### The data
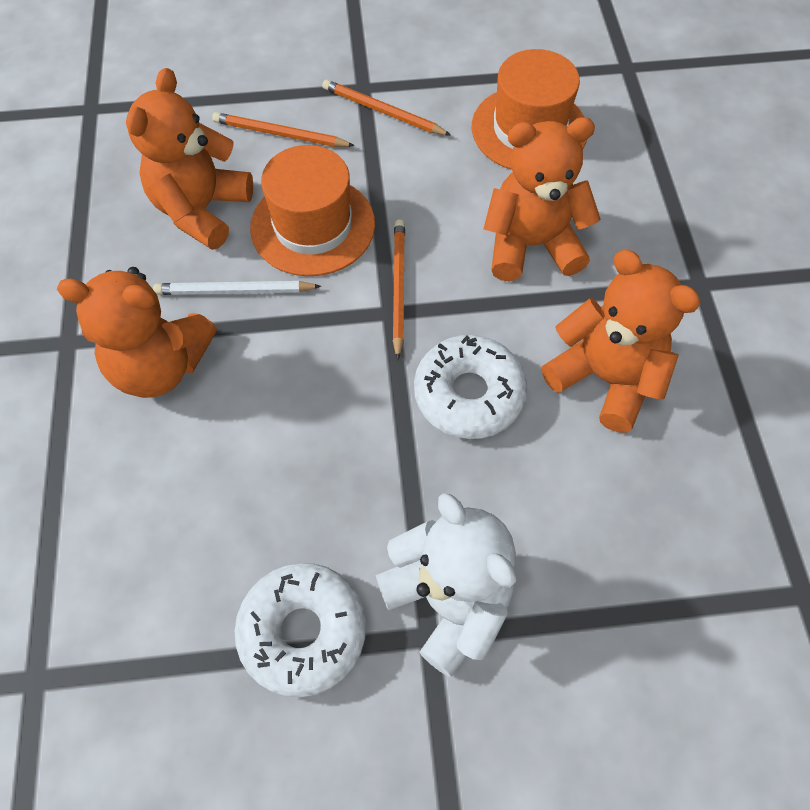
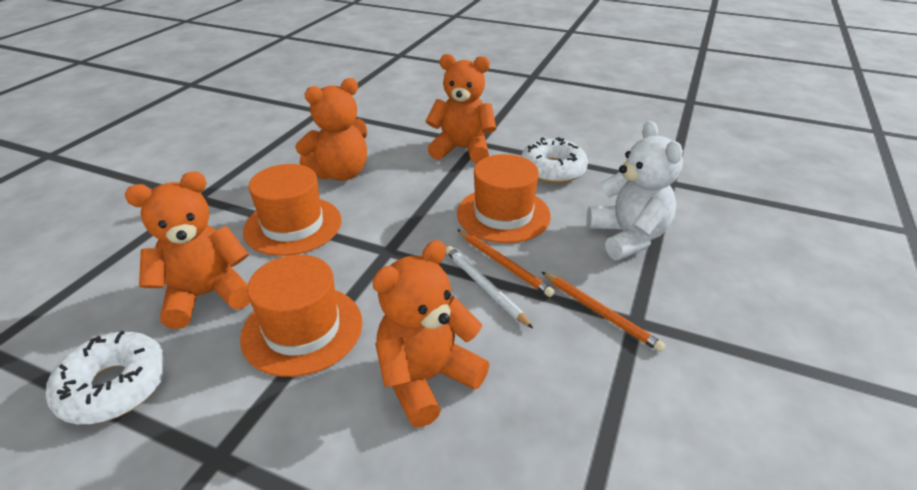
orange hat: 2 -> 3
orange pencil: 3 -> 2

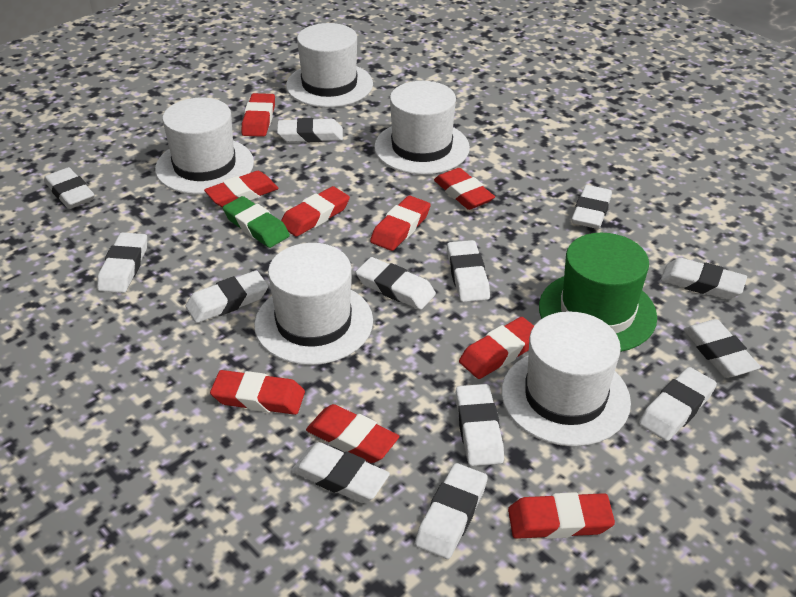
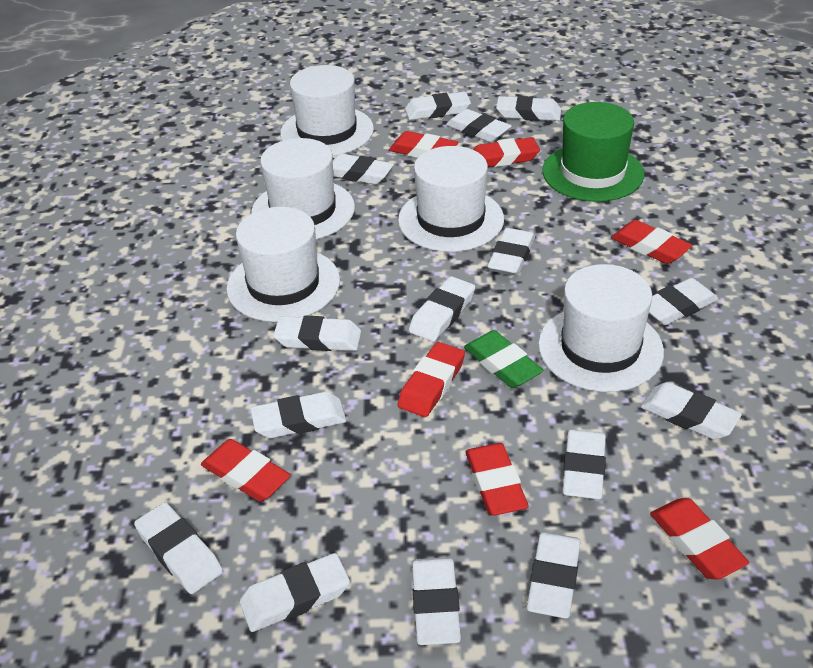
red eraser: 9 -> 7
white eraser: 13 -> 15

--

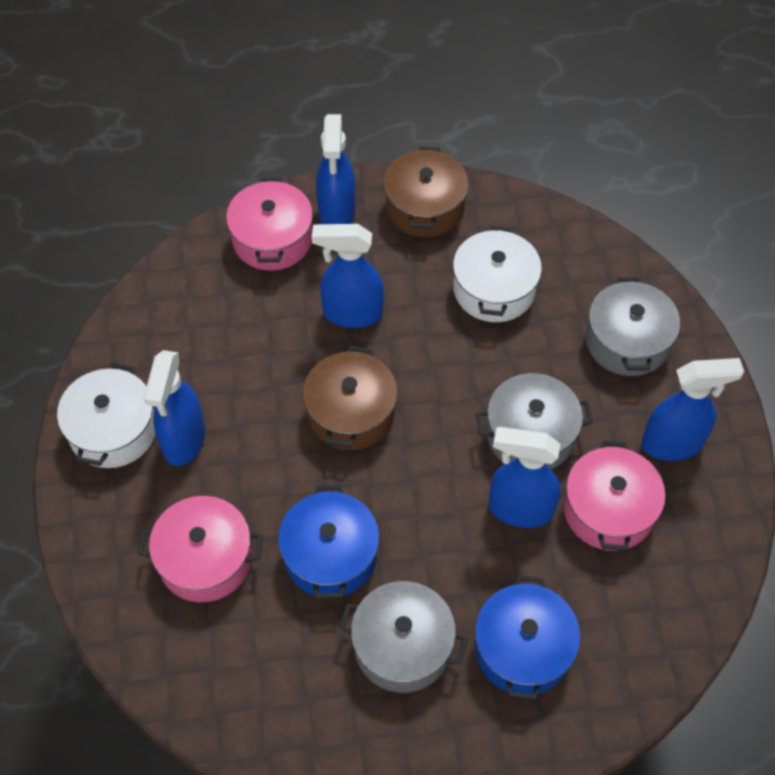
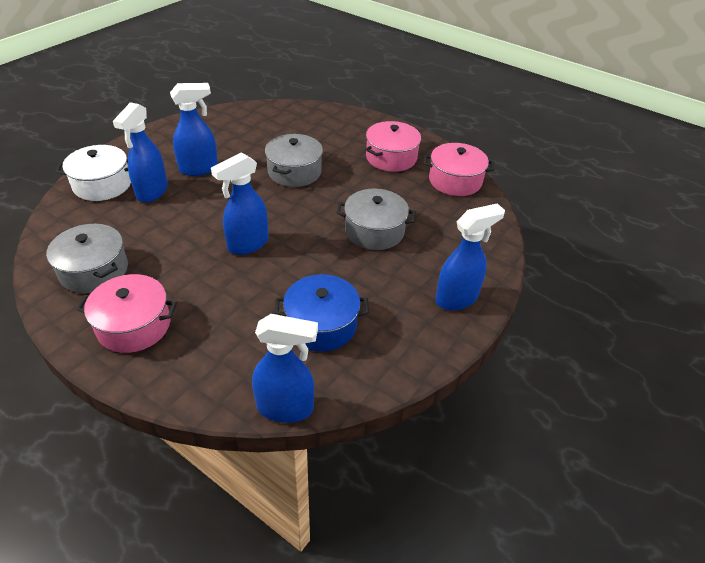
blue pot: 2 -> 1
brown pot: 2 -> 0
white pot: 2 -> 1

### Exercise description
Working from the records above, set down word for word everything from the line containing "orange hat: 2 -> 3" down to the line containing "white eraser: 13 -> 15", ends included, minus the pictures.

### Answer section
orange hat: 2 -> 3
orange pencil: 3 -> 2

red eraser: 9 -> 7
white eraser: 13 -> 15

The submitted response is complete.